> Directions for this task: Transcribe every entry precisely, omitting nothing.

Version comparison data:
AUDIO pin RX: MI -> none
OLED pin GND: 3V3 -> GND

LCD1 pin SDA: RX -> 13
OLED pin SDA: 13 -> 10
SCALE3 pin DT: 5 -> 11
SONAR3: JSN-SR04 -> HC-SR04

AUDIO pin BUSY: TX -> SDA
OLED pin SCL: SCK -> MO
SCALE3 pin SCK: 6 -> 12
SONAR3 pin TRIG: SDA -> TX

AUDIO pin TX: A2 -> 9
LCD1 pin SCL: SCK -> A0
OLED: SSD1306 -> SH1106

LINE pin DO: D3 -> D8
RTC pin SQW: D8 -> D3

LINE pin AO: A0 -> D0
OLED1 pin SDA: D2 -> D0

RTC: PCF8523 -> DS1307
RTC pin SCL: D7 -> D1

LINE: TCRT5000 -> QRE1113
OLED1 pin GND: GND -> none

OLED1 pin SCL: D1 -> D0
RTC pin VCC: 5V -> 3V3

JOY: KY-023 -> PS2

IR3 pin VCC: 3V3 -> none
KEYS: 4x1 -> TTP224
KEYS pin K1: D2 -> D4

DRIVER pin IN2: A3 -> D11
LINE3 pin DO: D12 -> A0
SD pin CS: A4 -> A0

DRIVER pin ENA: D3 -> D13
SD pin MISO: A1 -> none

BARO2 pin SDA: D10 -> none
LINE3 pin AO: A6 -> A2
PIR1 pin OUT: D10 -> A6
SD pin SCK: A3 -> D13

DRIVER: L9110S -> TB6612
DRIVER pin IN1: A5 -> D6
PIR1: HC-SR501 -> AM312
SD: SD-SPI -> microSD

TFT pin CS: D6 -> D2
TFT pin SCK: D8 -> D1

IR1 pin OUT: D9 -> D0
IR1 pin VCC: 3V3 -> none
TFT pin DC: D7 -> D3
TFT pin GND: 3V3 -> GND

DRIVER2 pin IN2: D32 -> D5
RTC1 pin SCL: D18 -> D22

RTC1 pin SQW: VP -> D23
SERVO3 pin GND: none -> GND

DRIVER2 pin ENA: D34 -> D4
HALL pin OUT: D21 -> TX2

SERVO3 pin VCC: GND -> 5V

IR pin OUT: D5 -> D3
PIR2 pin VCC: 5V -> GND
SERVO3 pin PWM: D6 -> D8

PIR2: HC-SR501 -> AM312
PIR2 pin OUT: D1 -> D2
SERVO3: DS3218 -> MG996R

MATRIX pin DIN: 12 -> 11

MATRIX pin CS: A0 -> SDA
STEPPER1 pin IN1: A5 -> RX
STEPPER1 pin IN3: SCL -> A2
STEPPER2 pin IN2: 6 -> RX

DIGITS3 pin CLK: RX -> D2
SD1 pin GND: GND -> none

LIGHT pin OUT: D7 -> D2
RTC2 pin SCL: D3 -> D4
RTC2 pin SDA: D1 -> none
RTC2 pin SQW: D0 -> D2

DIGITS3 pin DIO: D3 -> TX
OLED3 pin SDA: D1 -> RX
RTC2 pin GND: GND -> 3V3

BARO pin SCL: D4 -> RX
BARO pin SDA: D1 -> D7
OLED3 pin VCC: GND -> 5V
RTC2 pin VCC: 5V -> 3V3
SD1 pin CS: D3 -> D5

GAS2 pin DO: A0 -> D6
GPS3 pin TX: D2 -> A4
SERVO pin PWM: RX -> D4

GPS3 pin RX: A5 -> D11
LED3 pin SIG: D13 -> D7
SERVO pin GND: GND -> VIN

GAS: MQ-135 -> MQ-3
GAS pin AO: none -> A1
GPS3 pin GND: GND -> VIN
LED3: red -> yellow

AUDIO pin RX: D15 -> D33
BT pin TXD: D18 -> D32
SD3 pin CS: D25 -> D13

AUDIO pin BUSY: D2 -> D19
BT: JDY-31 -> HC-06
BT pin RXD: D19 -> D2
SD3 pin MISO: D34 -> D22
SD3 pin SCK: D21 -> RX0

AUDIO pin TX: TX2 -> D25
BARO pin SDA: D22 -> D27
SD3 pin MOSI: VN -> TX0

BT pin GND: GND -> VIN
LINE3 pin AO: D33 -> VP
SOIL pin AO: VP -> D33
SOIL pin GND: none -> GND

> Answer box:
AUDIO pin RX: MI -> none
OLED pin GND: 3V3 -> GND

LCD1 pin SDA: RX -> 13
OLED pin SDA: 13 -> 10
SCALE3 pin DT: 5 -> 11
SONAR3: JSN-SR04 -> HC-SR04

AUDIO pin BUSY: TX -> SDA
OLED pin SCL: SCK -> MO
SCALE3 pin SCK: 6 -> 12
SONAR3 pin TRIG: SDA -> TX

AUDIO pin TX: A2 -> 9
LCD1 pin SCL: SCK -> A0
OLED: SSD1306 -> SH1106

LINE pin DO: D3 -> D8
RTC pin SQW: D8 -> D3

LINE pin AO: A0 -> D0
OLED1 pin SDA: D2 -> D0

RTC: PCF8523 -> DS1307
RTC pin SCL: D7 -> D1

LINE: TCRT5000 -> QRE1113
OLED1 pin GND: GND -> none

OLED1 pin SCL: D1 -> D0
RTC pin VCC: 5V -> 3V3

JOY: KY-023 -> PS2

IR3 pin VCC: 3V3 -> none
KEYS: 4x1 -> TTP224
KEYS pin K1: D2 -> D4

DRIVER pin IN2: A3 -> D11
LINE3 pin DO: D12 -> A0
SD pin CS: A4 -> A0

DRIVER pin ENA: D3 -> D13
SD pin MISO: A1 -> none

BARO2 pin SDA: D10 -> none
LINE3 pin AO: A6 -> A2
PIR1 pin OUT: D10 -> A6
SD pin SCK: A3 -> D13

DRIVER: L9110S -> TB6612
DRIVER pin IN1: A5 -> D6
PIR1: HC-SR501 -> AM312
SD: SD-SPI -> microSD

TFT pin CS: D6 -> D2
TFT pin SCK: D8 -> D1

IR1 pin OUT: D9 -> D0
IR1 pin VCC: 3V3 -> none
TFT pin DC: D7 -> D3
TFT pin GND: 3V3 -> GND

DRIVER2 pin IN2: D32 -> D5
RTC1 pin SCL: D18 -> D22

RTC1 pin SQW: VP -> D23
SERVO3 pin GND: none -> GND

DRIVER2 pin ENA: D34 -> D4
HALL pin OUT: D21 -> TX2

SERVO3 pin VCC: GND -> 5V

IR pin OUT: D5 -> D3
PIR2 pin VCC: 5V -> GND
SERVO3 pin PWM: D6 -> D8

PIR2: HC-SR501 -> AM312
PIR2 pin OUT: D1 -> D2
SERVO3: DS3218 -> MG996R

MATRIX pin DIN: 12 -> 11

MATRIX pin CS: A0 -> SDA
STEPPER1 pin IN1: A5 -> RX
STEPPER1 pin IN3: SCL -> A2
STEPPER2 pin IN2: 6 -> RX

DIGITS3 pin CLK: RX -> D2
SD1 pin GND: GND -> none

LIGHT pin OUT: D7 -> D2
RTC2 pin SCL: D3 -> D4
RTC2 pin SDA: D1 -> none
RTC2 pin SQW: D0 -> D2

DIGITS3 pin DIO: D3 -> TX
OLED3 pin SDA: D1 -> RX
RTC2 pin GND: GND -> 3V3

BARO pin SCL: D4 -> RX
BARO pin SDA: D1 -> D7
OLED3 pin VCC: GND -> 5V
RTC2 pin VCC: 5V -> 3V3
SD1 pin CS: D3 -> D5

GAS2 pin DO: A0 -> D6
GPS3 pin TX: D2 -> A4
SERVO pin PWM: RX -> D4

GPS3 pin RX: A5 -> D11
LED3 pin SIG: D13 -> D7
SERVO pin GND: GND -> VIN

GAS: MQ-135 -> MQ-3
GAS pin AO: none -> A1
GPS3 pin GND: GND -> VIN
LED3: red -> yellow

AUDIO pin RX: D15 -> D33
BT pin TXD: D18 -> D32
SD3 pin CS: D25 -> D13

AUDIO pin BUSY: D2 -> D19
BT: JDY-31 -> HC-06
BT pin RXD: D19 -> D2
SD3 pin MISO: D34 -> D22
SD3 pin SCK: D21 -> RX0

AUDIO pin TX: TX2 -> D25
BARO pin SDA: D22 -> D27
SD3 pin MOSI: VN -> TX0

BT pin GND: GND -> VIN
LINE3 pin AO: D33 -> VP
SOIL pin AO: VP -> D33
SOIL pin GND: none -> GND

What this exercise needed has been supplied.